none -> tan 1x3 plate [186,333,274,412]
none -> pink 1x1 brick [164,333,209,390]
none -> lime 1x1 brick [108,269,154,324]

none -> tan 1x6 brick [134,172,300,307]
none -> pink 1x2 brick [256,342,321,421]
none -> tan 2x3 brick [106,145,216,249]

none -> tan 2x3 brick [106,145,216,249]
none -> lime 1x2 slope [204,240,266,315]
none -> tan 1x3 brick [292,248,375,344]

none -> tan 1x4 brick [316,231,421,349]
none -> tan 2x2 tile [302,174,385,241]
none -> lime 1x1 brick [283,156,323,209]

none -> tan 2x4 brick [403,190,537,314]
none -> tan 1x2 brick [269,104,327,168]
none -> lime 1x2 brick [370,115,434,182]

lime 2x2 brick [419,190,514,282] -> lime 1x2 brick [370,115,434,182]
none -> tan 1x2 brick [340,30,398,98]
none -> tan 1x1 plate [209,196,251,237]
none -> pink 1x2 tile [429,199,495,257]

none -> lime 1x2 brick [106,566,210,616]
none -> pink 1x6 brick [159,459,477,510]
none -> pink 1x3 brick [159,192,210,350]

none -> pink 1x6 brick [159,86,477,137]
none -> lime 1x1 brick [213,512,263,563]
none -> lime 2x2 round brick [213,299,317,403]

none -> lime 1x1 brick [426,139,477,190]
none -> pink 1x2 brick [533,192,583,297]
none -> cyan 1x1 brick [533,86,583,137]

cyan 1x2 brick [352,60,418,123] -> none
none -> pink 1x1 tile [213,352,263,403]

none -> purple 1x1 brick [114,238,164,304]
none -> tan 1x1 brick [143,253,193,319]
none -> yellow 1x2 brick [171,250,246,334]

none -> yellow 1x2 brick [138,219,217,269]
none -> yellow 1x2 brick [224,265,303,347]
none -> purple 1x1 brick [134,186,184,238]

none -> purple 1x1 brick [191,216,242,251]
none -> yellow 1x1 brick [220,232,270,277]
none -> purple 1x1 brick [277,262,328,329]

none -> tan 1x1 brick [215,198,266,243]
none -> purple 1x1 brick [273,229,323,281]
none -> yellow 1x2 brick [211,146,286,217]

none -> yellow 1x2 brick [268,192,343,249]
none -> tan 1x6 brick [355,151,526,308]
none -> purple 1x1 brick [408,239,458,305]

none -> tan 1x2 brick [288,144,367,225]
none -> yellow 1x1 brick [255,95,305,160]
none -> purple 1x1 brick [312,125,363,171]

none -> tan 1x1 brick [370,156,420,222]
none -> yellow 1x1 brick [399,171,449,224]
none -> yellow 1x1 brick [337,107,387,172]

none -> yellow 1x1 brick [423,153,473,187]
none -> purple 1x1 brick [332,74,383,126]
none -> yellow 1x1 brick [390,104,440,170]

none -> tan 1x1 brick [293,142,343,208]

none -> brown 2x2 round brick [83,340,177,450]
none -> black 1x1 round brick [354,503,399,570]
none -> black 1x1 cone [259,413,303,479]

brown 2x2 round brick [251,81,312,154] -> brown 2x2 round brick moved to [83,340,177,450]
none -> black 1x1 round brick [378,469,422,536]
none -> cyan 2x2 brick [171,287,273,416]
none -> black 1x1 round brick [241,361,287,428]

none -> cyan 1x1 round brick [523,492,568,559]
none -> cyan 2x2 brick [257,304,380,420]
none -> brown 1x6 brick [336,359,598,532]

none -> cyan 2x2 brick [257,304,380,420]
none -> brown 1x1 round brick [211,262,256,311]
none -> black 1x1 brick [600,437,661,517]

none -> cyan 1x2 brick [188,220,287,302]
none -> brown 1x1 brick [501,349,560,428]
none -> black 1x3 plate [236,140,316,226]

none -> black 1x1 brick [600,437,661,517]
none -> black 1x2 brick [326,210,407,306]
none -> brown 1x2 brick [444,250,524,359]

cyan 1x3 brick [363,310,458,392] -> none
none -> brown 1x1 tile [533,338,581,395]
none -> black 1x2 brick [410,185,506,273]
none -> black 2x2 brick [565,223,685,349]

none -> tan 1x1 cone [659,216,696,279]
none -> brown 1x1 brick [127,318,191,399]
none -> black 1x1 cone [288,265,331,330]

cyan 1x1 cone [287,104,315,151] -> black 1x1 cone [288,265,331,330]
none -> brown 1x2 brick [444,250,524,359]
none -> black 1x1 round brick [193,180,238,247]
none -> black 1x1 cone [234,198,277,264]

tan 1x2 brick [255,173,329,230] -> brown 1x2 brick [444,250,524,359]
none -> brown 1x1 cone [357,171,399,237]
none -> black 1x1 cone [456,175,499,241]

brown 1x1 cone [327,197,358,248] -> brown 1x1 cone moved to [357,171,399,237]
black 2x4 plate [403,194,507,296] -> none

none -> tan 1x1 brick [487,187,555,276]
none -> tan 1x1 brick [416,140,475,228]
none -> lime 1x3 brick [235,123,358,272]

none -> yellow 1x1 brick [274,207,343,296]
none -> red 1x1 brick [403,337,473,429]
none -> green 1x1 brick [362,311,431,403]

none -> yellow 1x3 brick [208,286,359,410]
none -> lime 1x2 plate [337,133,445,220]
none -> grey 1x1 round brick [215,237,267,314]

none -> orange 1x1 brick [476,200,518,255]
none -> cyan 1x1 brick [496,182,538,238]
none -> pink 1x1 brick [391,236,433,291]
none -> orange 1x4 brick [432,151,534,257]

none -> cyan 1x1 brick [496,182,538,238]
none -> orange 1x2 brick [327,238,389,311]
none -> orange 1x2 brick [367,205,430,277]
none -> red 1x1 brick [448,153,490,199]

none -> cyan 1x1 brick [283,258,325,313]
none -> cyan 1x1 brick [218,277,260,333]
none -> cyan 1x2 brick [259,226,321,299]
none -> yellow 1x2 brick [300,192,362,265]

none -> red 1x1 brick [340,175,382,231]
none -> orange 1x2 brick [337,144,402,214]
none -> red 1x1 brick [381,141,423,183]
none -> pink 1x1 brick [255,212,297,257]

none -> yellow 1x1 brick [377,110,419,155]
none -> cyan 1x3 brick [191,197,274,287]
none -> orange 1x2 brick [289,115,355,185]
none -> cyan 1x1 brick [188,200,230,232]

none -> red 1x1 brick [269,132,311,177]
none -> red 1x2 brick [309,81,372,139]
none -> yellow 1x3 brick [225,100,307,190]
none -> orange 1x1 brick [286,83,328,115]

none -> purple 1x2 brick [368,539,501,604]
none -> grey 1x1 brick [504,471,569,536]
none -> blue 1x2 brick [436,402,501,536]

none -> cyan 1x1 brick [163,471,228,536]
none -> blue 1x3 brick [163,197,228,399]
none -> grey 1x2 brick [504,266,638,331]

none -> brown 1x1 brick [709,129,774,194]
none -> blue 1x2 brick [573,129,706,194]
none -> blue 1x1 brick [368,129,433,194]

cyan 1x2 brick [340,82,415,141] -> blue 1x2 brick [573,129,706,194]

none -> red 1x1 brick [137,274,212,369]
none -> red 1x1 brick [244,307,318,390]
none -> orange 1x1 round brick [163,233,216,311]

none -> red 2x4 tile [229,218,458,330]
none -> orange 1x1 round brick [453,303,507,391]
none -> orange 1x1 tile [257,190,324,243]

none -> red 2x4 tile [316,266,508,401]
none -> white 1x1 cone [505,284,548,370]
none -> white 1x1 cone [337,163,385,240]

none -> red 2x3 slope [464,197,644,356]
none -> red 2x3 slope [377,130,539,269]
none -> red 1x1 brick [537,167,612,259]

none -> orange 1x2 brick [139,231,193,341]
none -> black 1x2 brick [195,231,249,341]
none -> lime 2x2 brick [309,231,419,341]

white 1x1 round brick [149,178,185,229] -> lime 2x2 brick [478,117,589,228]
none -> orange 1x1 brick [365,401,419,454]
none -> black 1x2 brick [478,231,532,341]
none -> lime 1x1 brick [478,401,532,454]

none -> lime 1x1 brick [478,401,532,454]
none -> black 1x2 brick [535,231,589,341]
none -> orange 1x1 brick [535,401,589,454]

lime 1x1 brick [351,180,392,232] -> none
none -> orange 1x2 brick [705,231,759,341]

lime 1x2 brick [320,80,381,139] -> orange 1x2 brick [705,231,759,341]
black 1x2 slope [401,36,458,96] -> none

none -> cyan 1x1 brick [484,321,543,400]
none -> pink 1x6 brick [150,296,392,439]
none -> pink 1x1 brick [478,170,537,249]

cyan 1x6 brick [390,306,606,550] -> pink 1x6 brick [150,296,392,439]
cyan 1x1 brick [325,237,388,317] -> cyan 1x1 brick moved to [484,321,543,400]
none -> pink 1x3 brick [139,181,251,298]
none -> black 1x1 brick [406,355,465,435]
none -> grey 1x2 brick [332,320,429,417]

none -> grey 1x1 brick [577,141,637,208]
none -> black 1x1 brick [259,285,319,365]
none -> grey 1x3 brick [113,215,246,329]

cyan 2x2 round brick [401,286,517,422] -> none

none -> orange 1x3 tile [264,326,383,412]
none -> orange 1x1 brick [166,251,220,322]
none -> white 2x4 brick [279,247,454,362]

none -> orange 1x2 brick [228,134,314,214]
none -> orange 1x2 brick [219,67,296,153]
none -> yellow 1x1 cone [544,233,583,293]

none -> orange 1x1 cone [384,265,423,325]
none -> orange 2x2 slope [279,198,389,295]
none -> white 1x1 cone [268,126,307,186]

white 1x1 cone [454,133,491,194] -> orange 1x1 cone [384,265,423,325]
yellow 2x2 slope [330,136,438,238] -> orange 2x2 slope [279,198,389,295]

=-=-=

### WORK REQUEST
Starting from the records above, filter out all lines except those containing the word "white".

### ANSWER SPACE
none -> white 1x1 cone [505,284,548,370]
none -> white 1x1 cone [337,163,385,240]
white 1x1 round brick [149,178,185,229] -> lime 2x2 brick [478,117,589,228]
none -> white 2x4 brick [279,247,454,362]
none -> white 1x1 cone [268,126,307,186]
white 1x1 cone [454,133,491,194] -> orange 1x1 cone [384,265,423,325]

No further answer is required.